# Required work
Copy out and return the lines from the one holding "green car [411,106,495,155]" to the end of the listing below, both included, omitting the pictures.

-----

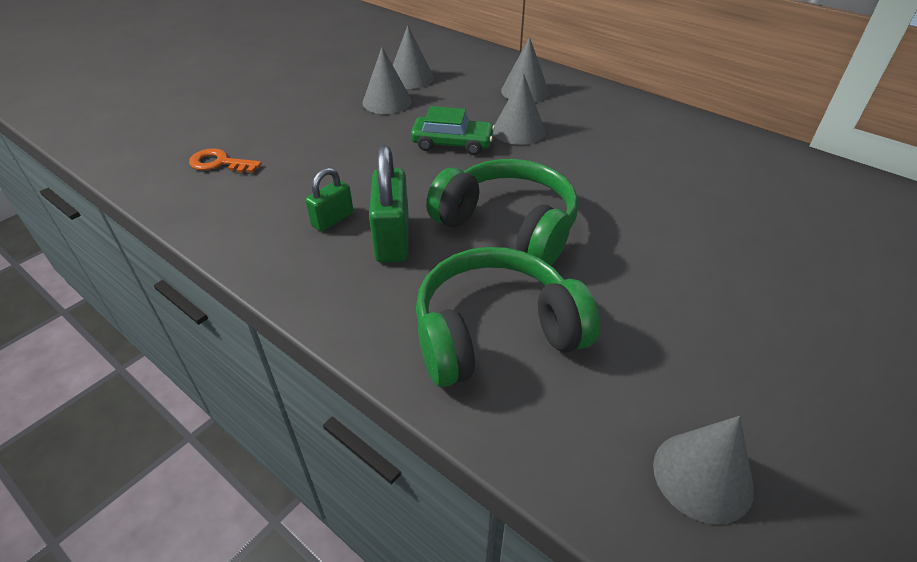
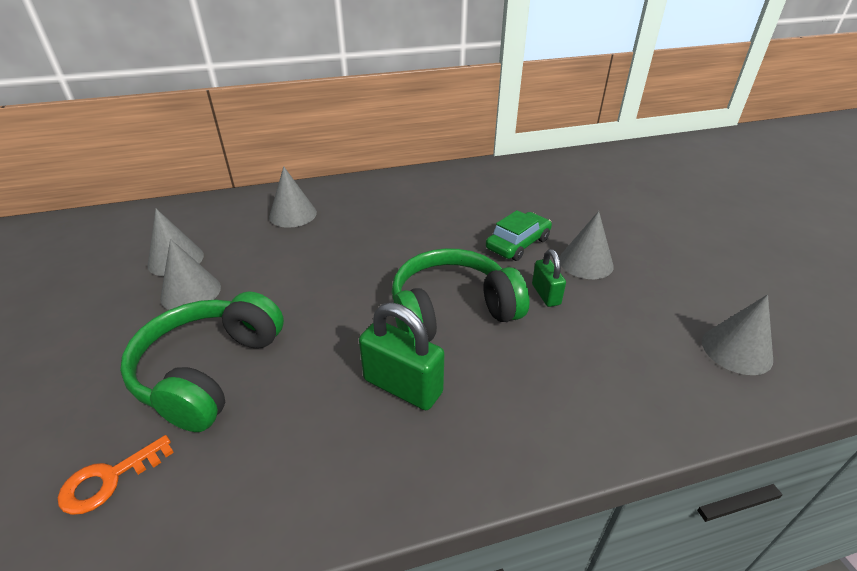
camera: 55 degrees left, 5 degrees down
green padlock [305,168,353,232] -> green padlock moved to [532,249,566,307]
green car [411,106,495,155] -> green car moved to [486,210,552,261]
green headphones [416,247,600,387] -> green headphones moved to [120,291,284,432]
grey cone [493,73,545,145] -> grey cone moved to [559,211,614,279]

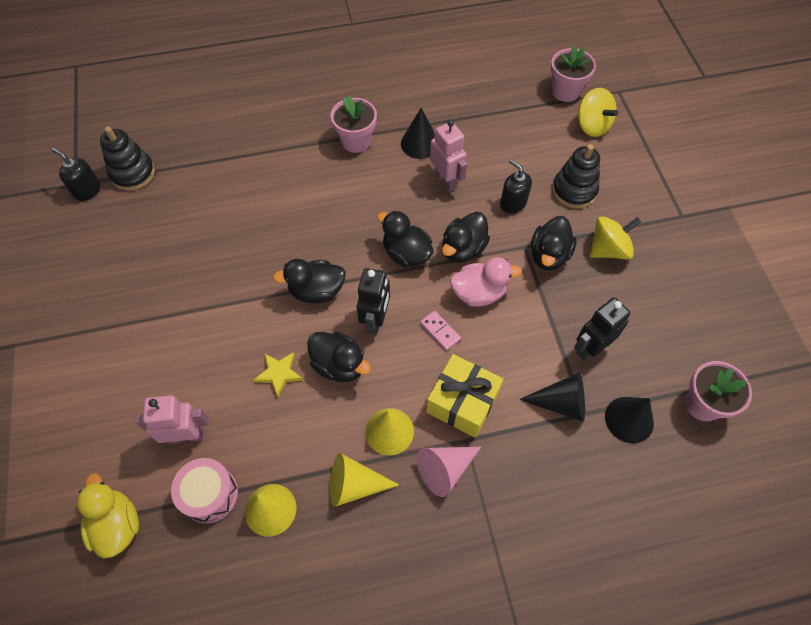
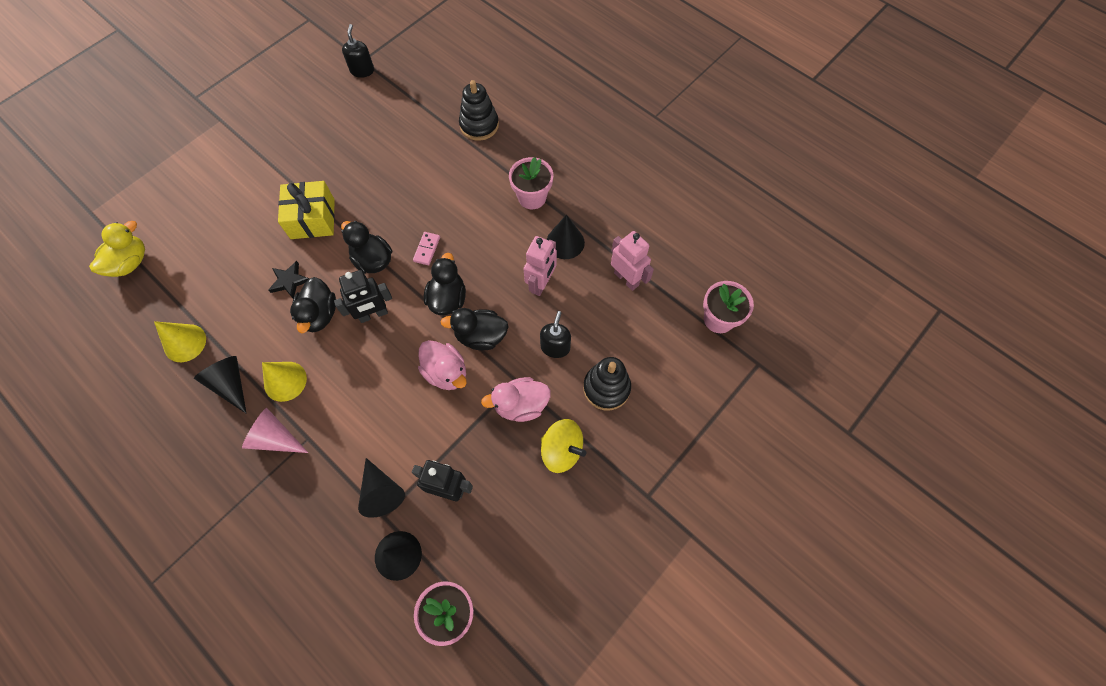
camera: 55 degrees right, 5 degrees up
black stacking toy [100,126,155,191] -> black stacking toy moved to [459,80,499,141]
pink robot [136,395,208,444] -> pink robot moved to [611,231,654,291]
pink drum [171,458,238,524] -> none
yellow star [253,352,303,397] -> black star [268,261,309,299]
yellow cone [330,453,399,507] -> black cone [194,356,247,414]
pink domino [420,311,461,351] -> pink domino moved to [413,232,440,265]
yellow gift [426,354,504,438] -> yellow gift moved to [278,181,335,239]
black duck [531,216,577,271] -> pink duck [481,377,551,422]
yellow spinning top [578,88,618,137] -> none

-----

# Output
green car [411,106,495,155] -> green car moved to [486,210,552,261]
green headphones [416,247,600,387] -> green headphones moved to [120,291,284,432]
grey cone [493,73,545,145] -> grey cone moved to [559,211,614,279]

camera: 55 degrees right, 5 degrees up
black stacking toy [100,126,155,191] -> black stacking toy moved to [459,80,499,141]
pink robot [136,395,208,444] -> pink robot moved to [611,231,654,291]
pink drum [171,458,238,524] -> none
yellow star [253,352,303,397] -> black star [268,261,309,299]
yellow cone [330,453,399,507] -> black cone [194,356,247,414]
pink domino [420,311,461,351] -> pink domino moved to [413,232,440,265]
yellow gift [426,354,504,438] -> yellow gift moved to [278,181,335,239]
black duck [531,216,577,271] -> pink duck [481,377,551,422]
yellow spinning top [578,88,618,137] -> none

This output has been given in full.